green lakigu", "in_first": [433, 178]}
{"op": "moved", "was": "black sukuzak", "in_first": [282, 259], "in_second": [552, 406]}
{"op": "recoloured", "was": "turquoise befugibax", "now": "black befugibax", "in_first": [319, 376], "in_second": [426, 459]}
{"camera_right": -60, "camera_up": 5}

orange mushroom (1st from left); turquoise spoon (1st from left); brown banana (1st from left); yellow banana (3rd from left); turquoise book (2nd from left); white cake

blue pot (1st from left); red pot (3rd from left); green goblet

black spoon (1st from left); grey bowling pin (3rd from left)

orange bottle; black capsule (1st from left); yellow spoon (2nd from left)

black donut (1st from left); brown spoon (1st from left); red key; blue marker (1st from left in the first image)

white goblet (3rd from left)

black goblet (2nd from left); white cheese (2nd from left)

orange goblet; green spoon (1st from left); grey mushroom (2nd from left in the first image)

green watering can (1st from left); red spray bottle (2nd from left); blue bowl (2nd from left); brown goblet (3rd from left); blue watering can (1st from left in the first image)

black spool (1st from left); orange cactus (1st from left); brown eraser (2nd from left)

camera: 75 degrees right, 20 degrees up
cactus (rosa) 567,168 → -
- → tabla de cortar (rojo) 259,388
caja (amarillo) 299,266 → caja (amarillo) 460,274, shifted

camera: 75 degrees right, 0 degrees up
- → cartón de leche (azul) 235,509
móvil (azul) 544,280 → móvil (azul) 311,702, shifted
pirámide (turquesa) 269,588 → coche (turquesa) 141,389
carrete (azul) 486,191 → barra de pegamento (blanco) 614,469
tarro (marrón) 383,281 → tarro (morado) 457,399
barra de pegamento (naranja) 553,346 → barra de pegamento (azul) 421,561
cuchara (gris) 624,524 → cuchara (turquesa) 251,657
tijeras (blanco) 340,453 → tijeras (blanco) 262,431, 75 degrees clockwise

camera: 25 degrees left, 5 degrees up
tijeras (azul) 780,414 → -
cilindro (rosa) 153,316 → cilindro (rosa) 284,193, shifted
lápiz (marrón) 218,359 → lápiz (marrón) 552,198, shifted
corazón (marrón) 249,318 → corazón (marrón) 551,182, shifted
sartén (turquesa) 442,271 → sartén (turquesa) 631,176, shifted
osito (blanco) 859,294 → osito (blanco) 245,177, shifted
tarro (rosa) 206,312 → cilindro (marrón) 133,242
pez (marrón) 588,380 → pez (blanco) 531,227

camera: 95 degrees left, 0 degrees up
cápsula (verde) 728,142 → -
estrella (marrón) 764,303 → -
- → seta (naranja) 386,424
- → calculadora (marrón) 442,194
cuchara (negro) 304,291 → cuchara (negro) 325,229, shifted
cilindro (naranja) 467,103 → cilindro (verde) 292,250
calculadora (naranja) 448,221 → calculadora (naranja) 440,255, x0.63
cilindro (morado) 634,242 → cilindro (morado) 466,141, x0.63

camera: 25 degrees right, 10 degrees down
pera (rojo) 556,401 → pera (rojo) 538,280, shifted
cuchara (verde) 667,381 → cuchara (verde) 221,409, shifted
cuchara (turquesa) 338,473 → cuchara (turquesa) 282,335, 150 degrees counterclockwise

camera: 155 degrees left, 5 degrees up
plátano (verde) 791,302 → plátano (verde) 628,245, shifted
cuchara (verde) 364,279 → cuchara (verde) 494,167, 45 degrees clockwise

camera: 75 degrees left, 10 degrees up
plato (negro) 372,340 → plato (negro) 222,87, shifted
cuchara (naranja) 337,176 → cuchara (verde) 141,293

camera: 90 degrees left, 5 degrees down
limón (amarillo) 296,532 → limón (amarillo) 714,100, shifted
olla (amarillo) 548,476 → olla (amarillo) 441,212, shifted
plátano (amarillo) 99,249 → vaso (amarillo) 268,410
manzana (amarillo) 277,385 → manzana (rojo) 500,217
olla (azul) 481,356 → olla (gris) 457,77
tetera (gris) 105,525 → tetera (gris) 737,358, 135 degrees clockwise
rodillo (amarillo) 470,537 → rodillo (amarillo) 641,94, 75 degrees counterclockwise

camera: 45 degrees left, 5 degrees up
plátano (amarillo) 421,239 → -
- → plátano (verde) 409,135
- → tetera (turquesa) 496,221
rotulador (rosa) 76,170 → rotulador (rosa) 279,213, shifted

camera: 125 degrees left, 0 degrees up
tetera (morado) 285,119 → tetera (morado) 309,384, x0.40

################

* What to produce *
Your answer should be the lines above from the one containing "camera: 25 degrees left, 5 degrees up" through the one containing "osito (blanco) 859,294", copied exactly and with both ends kept.

* Answer for this exercise *
camera: 25 degrees left, 5 degrees up
tijeras (azul) 780,414 → -
cilindro (rosa) 153,316 → cilindro (rosa) 284,193, shifted
lápiz (marrón) 218,359 → lápiz (marrón) 552,198, shifted
corazón (marrón) 249,318 → corazón (marrón) 551,182, shifted
sartén (turquesa) 442,271 → sartén (turquesa) 631,176, shifted
osito (blanco) 859,294 → osito (blanco) 245,177, shifted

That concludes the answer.